From the entries below, count the lines with "stroma". Write only the count.

● ● ● ● ● ● ●

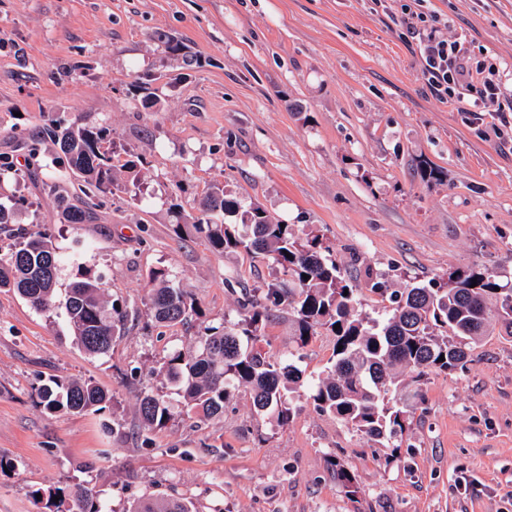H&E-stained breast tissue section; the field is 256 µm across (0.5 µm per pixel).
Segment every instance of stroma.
Returning a JSON list of instances; mask_svg holds the SVG:
<instances>
[{
    "mask_svg": "<svg viewBox=\"0 0 512 512\" xmlns=\"http://www.w3.org/2000/svg\"><path fill=\"white\" fill-rule=\"evenodd\" d=\"M404 2L0 0V203L13 210L0 257L24 229L46 233L63 257L54 307L0 289V512H40L36 491L77 484L109 512L172 497L197 512H512V336L483 337L464 369L430 373L387 446L303 395L288 424L258 417L244 387L208 419L165 391L170 421L141 427L140 394L163 391L169 353L236 321L244 293L287 279L266 257L175 233L177 220L199 217L212 185L322 236L372 318L392 308L377 281L395 291L473 263L512 277V0L423 6L441 36L465 39L472 64L498 68L502 93L485 112L430 91L405 39ZM144 72L156 77L155 112L135 88ZM71 125L104 130L115 186H87L69 170L48 132ZM429 166L439 179L423 178ZM85 200L89 215L73 223ZM156 268L201 315L153 319L144 295ZM86 269L127 310L104 357L75 344L65 311ZM334 345L325 330L298 345L284 309L257 342L292 358L304 386L328 375ZM50 376L92 381L112 403L48 411L35 389ZM333 457L357 496L337 481Z\"/></svg>",
    "mask_w": 512,
    "mask_h": 512,
    "instance_id": "stroma-1",
    "label": "stroma"
}]
</instances>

● ● ● ● ● ● ●

## Finished exercise
3